» **Exercise**: Rewrite the stretch of rows from the one containing "black line at (419, 223): moved 3 px down" through the end of the rows, replacing "diamond" with "rhombus" and keeping everything else unchanged. Leave the pictures out of the answer.

(Data records)
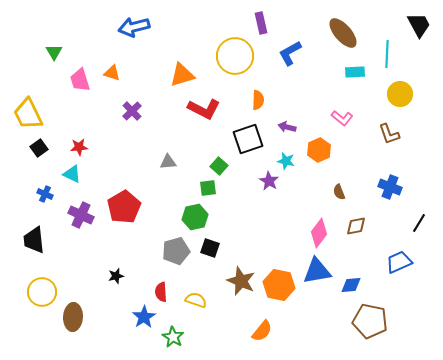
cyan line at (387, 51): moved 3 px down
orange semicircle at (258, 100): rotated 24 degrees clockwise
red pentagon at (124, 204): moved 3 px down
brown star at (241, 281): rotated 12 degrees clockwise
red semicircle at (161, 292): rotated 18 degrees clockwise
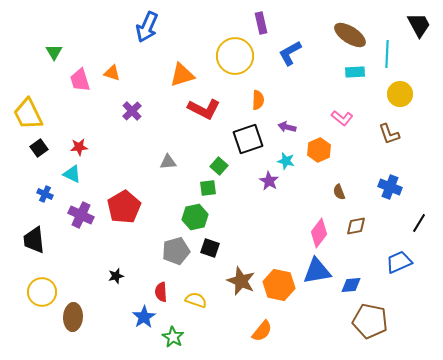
blue arrow at (134, 27): moved 13 px right; rotated 52 degrees counterclockwise
brown ellipse at (343, 33): moved 7 px right, 2 px down; rotated 16 degrees counterclockwise
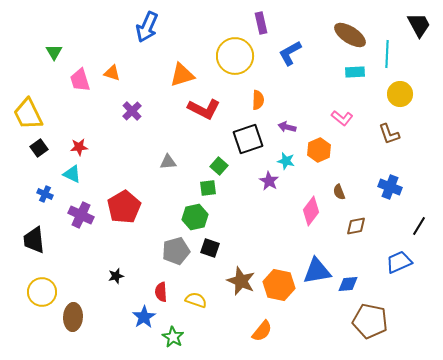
black line at (419, 223): moved 3 px down
pink diamond at (319, 233): moved 8 px left, 22 px up
blue diamond at (351, 285): moved 3 px left, 1 px up
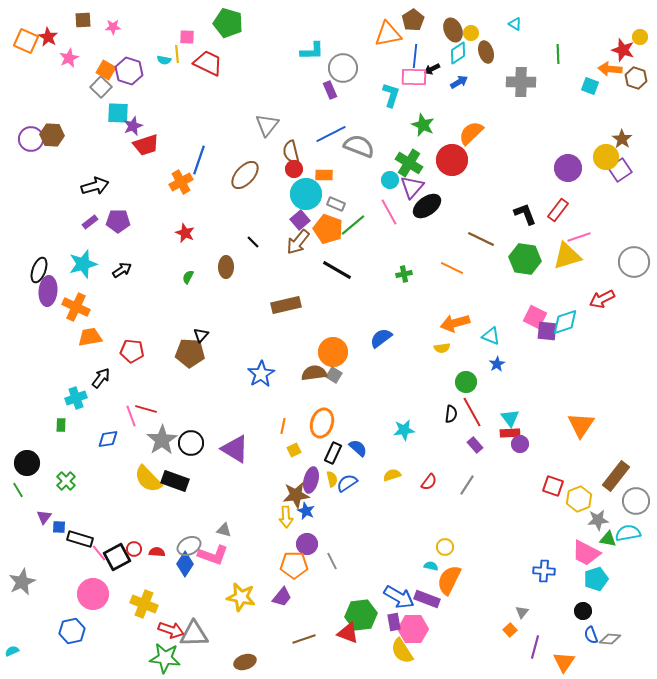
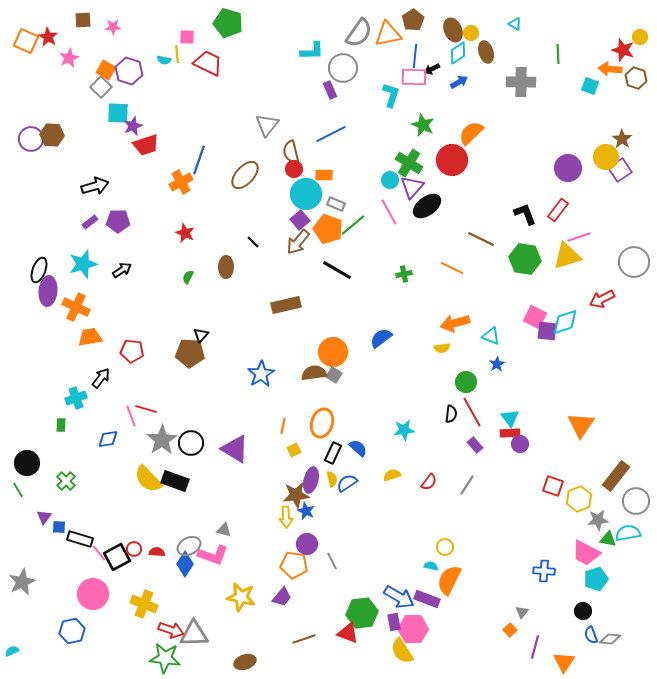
gray semicircle at (359, 146): moved 113 px up; rotated 104 degrees clockwise
orange pentagon at (294, 565): rotated 8 degrees clockwise
green hexagon at (361, 615): moved 1 px right, 2 px up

» **Solution**:
black line at (419, 223): moved 3 px down
pink rhombus at (319, 233): moved 8 px left, 22 px up
blue rhombus at (351, 285): moved 3 px left, 1 px up
gray semicircle at (359, 146): moved 113 px up; rotated 104 degrees clockwise
orange pentagon at (294, 565): rotated 8 degrees clockwise
green hexagon at (361, 615): moved 1 px right, 2 px up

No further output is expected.